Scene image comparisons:
● ● ● ● ●

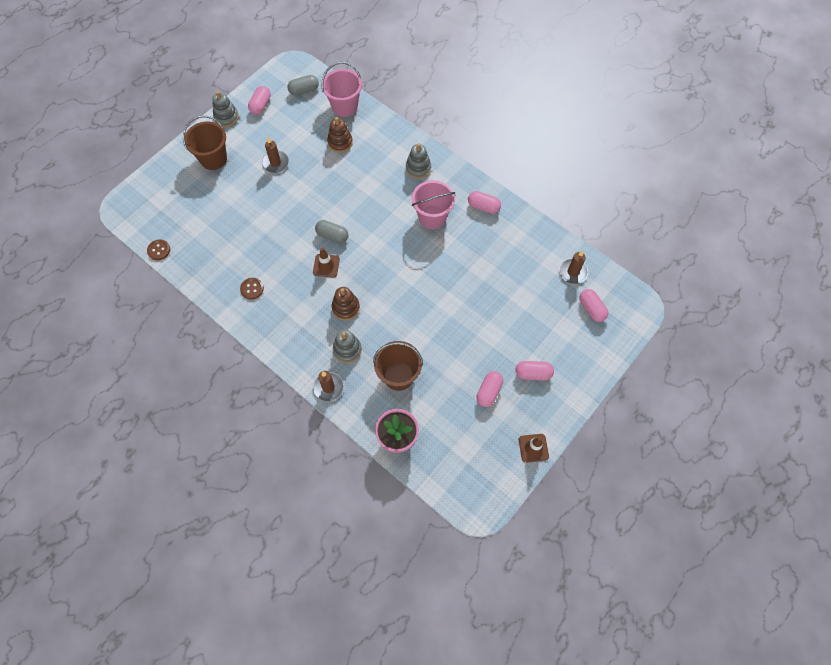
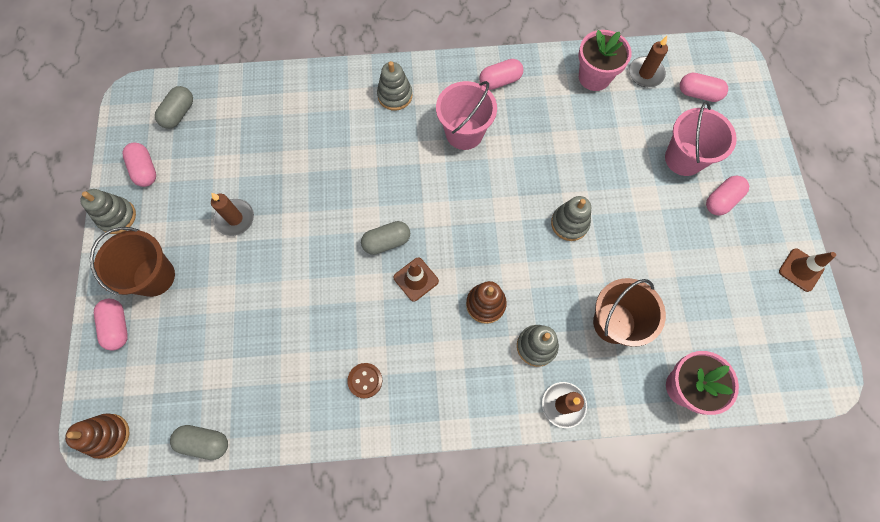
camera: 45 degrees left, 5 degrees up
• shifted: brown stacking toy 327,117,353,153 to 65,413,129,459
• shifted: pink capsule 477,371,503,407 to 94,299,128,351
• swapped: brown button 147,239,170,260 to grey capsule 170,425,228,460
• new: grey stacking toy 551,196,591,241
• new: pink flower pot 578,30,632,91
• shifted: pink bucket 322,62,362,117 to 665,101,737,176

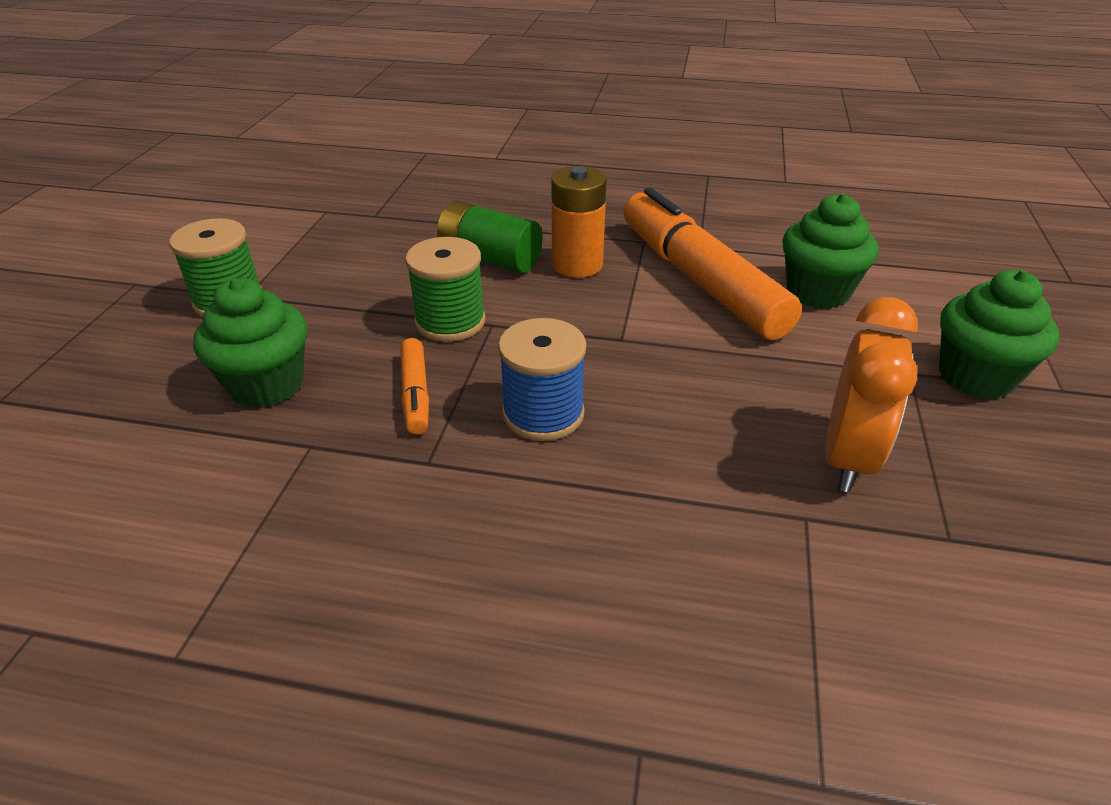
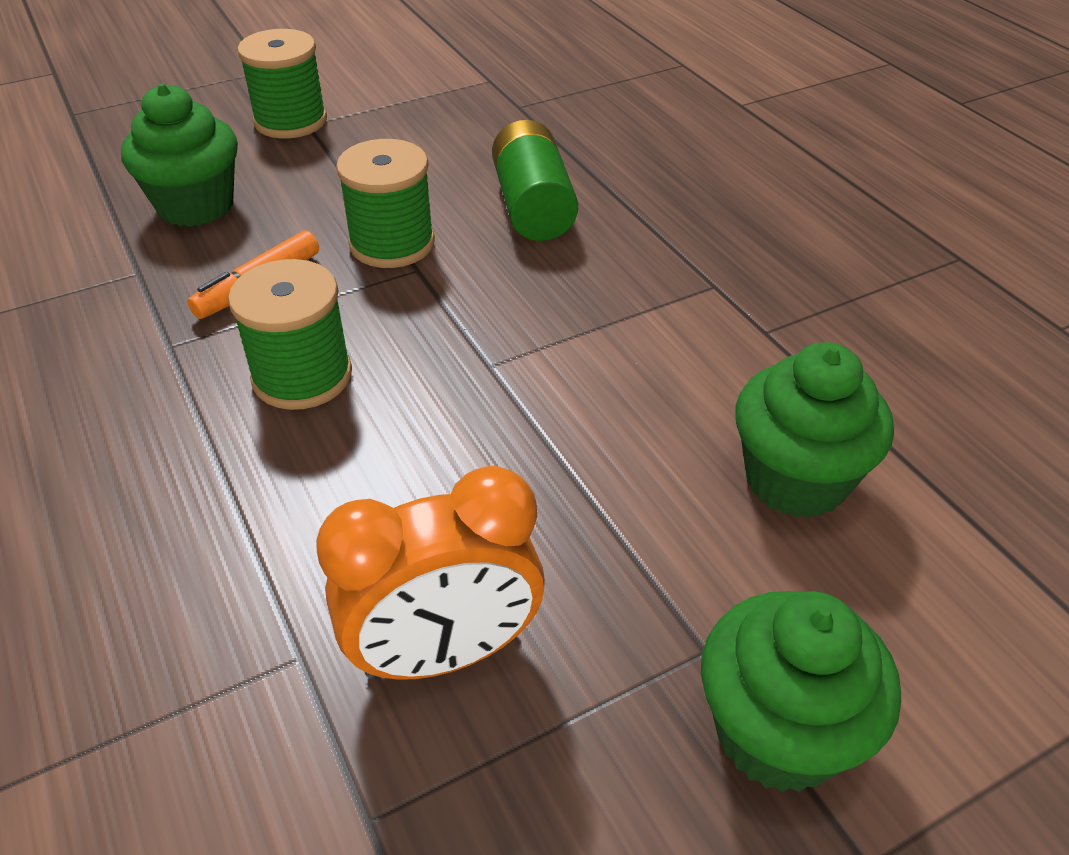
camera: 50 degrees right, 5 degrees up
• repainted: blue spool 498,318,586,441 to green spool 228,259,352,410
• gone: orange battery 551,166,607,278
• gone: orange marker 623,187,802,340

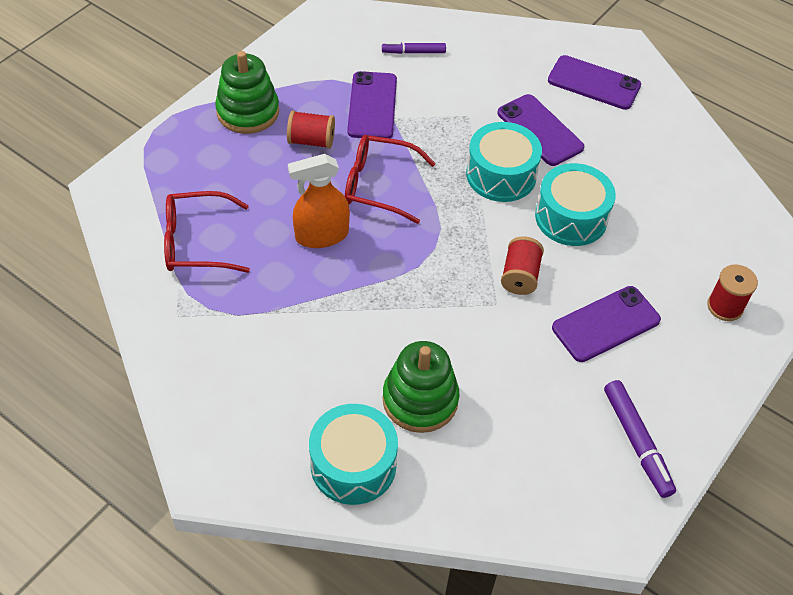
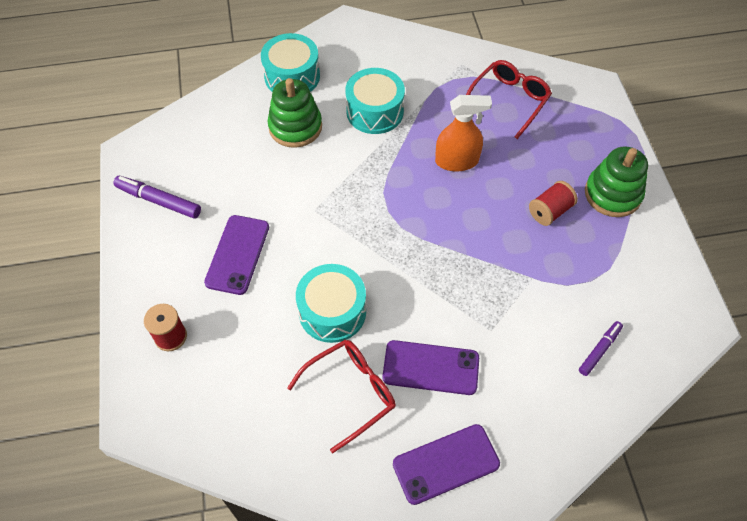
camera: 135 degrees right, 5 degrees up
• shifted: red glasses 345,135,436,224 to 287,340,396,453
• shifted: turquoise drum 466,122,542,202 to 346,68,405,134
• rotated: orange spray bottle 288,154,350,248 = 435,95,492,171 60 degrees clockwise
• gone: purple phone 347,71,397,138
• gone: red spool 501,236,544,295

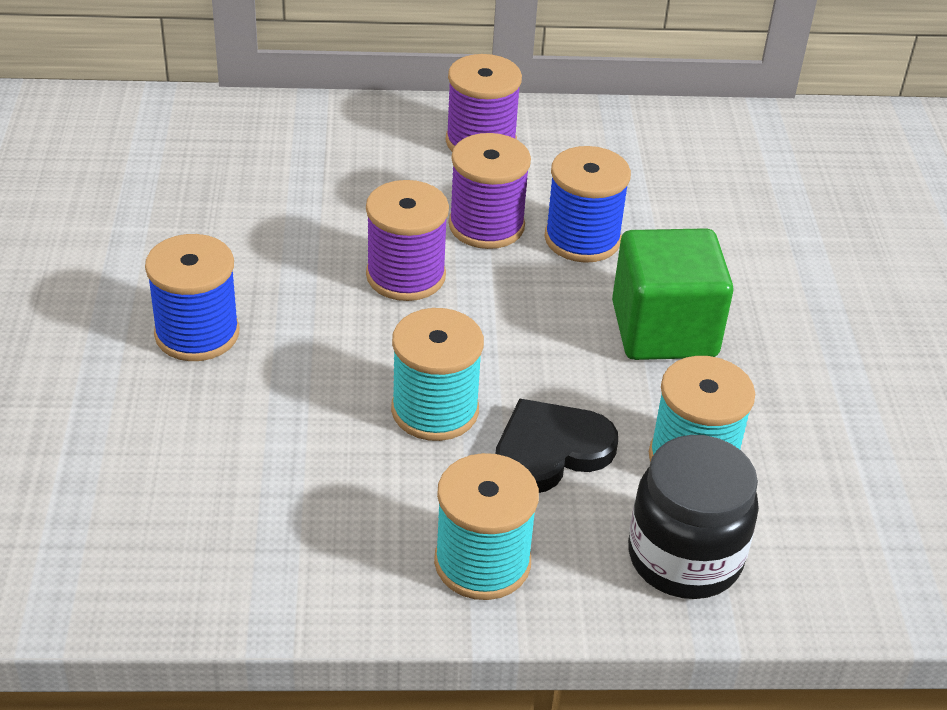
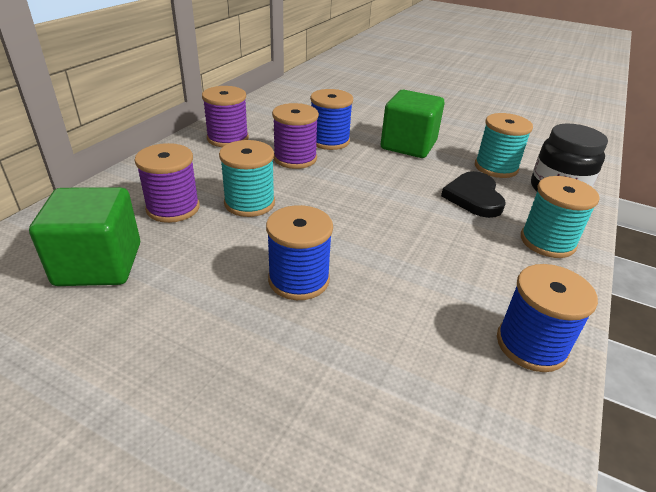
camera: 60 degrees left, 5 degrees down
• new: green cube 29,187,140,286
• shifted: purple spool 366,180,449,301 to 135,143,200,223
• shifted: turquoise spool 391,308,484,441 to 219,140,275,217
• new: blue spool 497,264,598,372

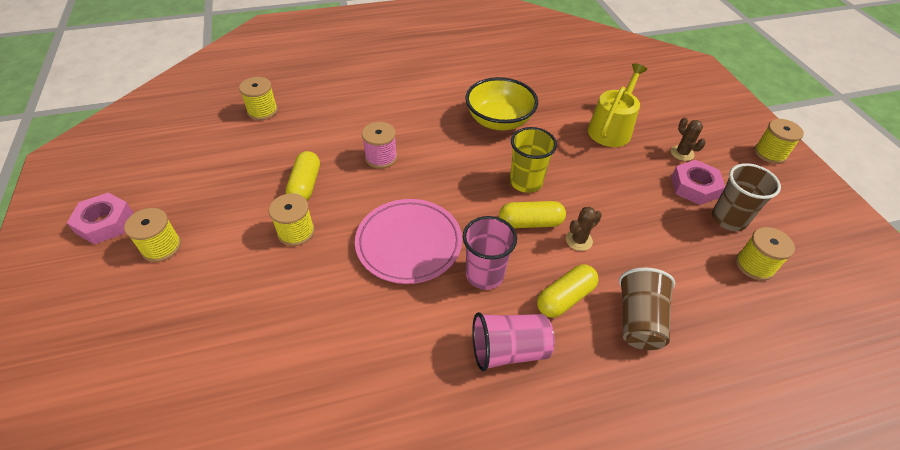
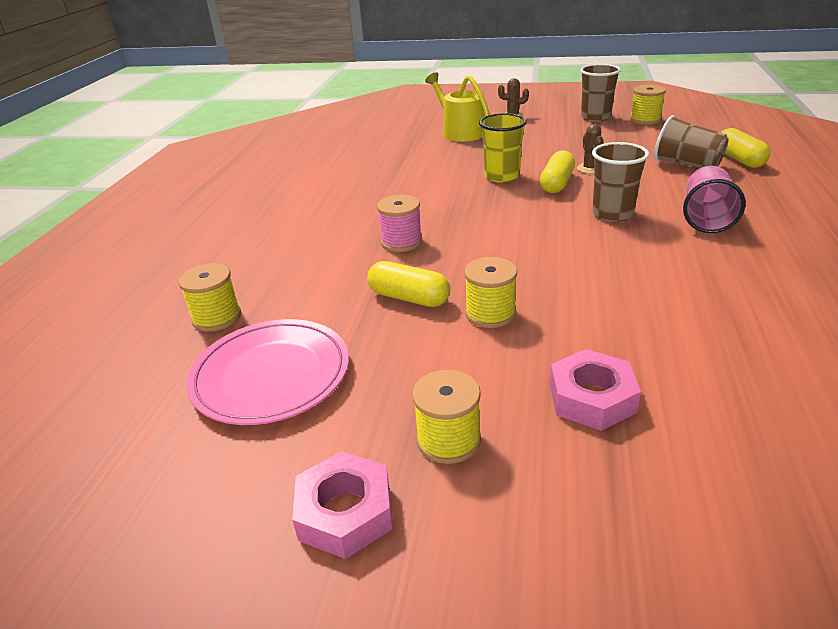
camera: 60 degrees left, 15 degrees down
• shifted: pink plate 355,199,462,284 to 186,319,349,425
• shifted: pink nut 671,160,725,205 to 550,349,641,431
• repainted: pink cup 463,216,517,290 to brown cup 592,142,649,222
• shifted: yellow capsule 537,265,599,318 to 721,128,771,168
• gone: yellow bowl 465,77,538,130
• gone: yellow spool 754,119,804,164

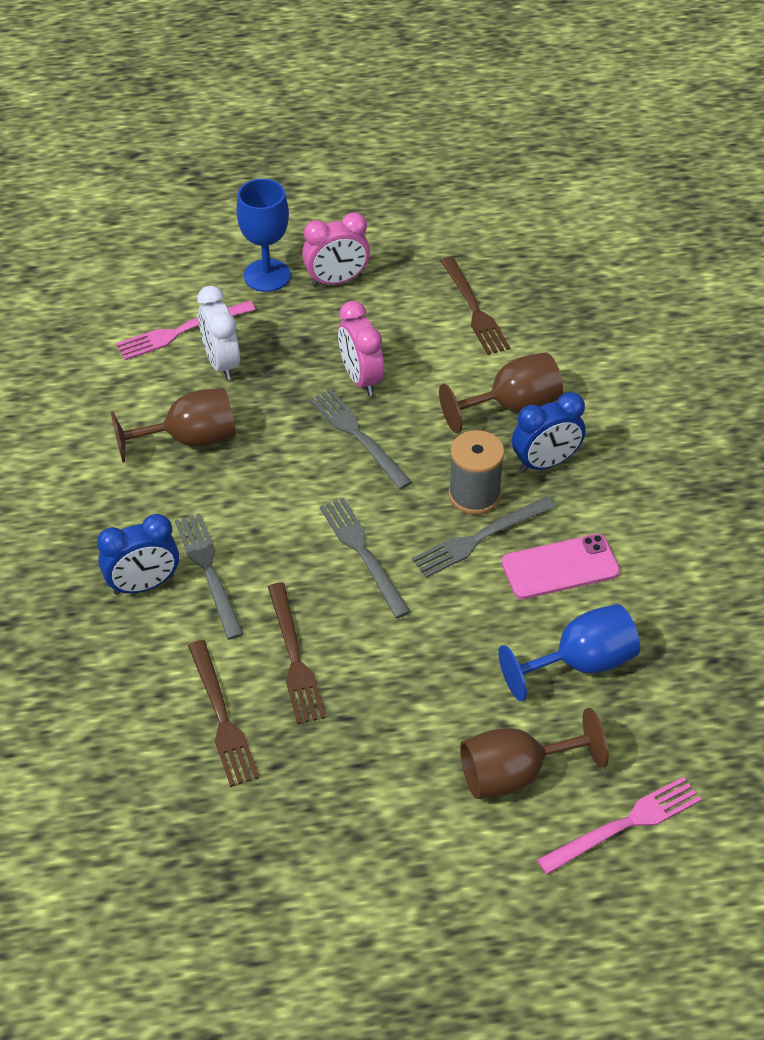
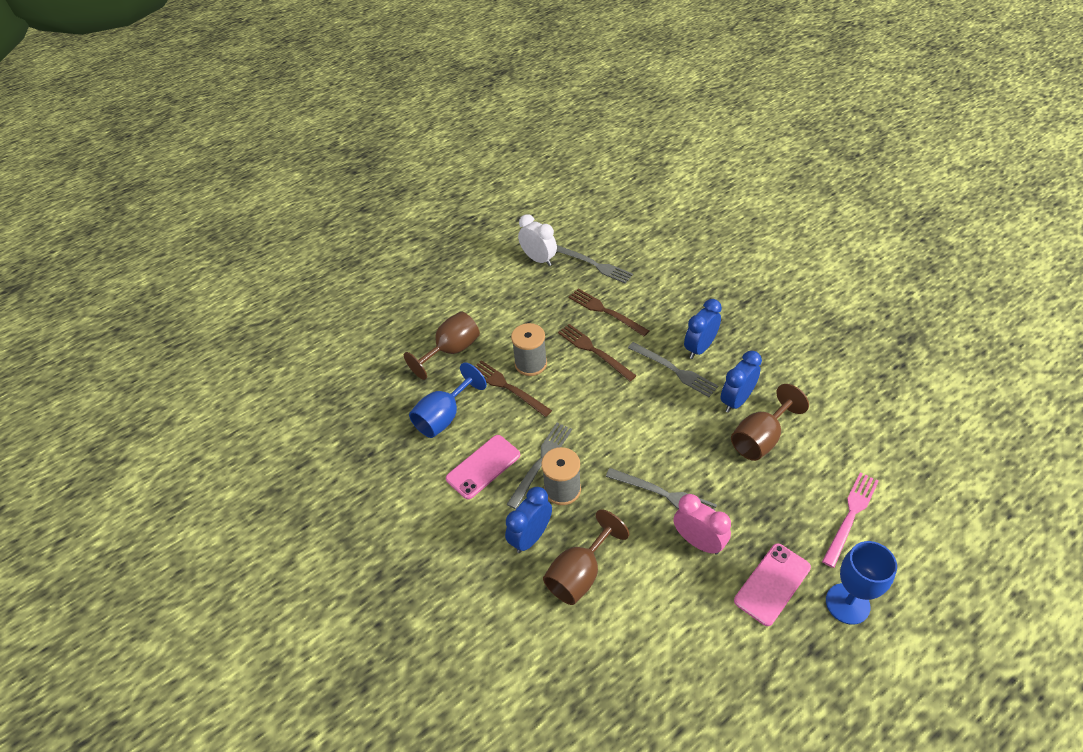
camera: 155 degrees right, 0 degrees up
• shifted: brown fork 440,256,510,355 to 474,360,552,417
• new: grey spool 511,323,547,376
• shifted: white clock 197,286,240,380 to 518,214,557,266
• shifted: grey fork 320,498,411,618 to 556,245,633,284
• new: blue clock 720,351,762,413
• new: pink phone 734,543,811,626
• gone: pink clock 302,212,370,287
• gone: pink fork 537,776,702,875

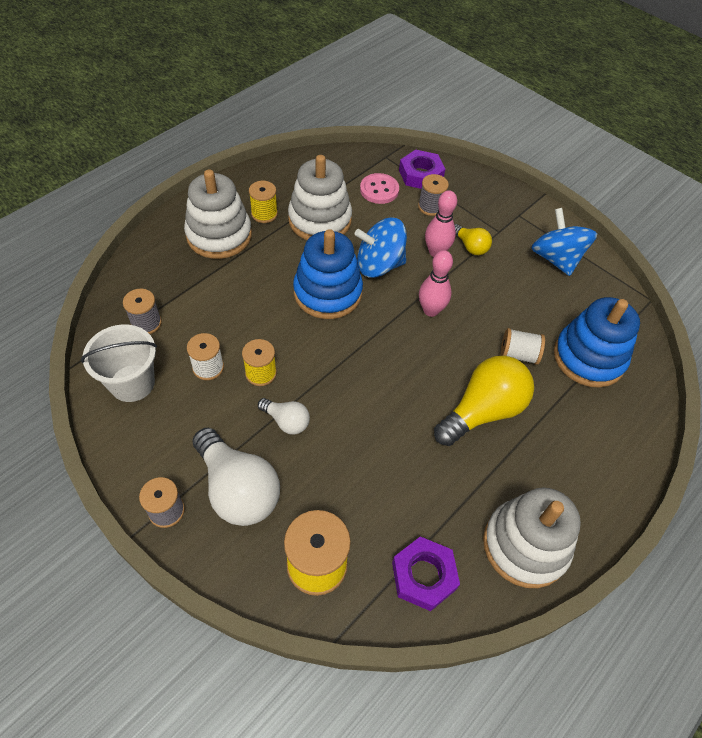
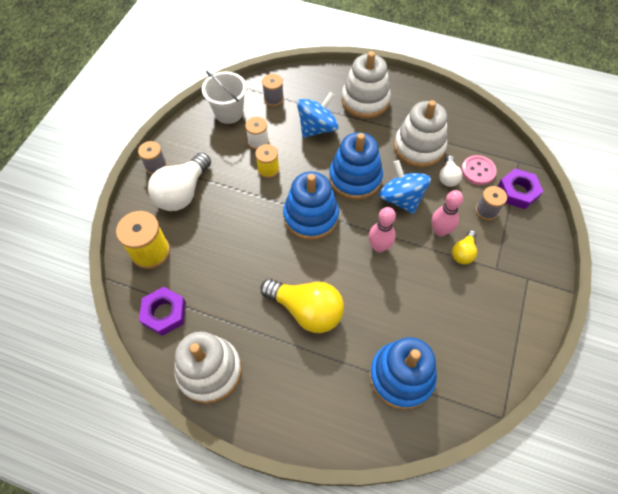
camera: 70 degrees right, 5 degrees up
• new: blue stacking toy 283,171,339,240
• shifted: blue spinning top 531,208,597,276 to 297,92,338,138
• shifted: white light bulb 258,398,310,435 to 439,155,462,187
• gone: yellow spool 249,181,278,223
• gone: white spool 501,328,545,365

● ● ● ● ●

Beginning with the line above that contains "477,371,503,407 to 94,299,128,351", copy each line exactly up to and including the line that contains "flower pot 578,30,632,91", and go no further.

_Reply to the task_.
• shifted: pink capsule 477,371,503,407 to 94,299,128,351
• swapped: brown button 147,239,170,260 to grey capsule 170,425,228,460
• new: grey stacking toy 551,196,591,241
• new: pink flower pot 578,30,632,91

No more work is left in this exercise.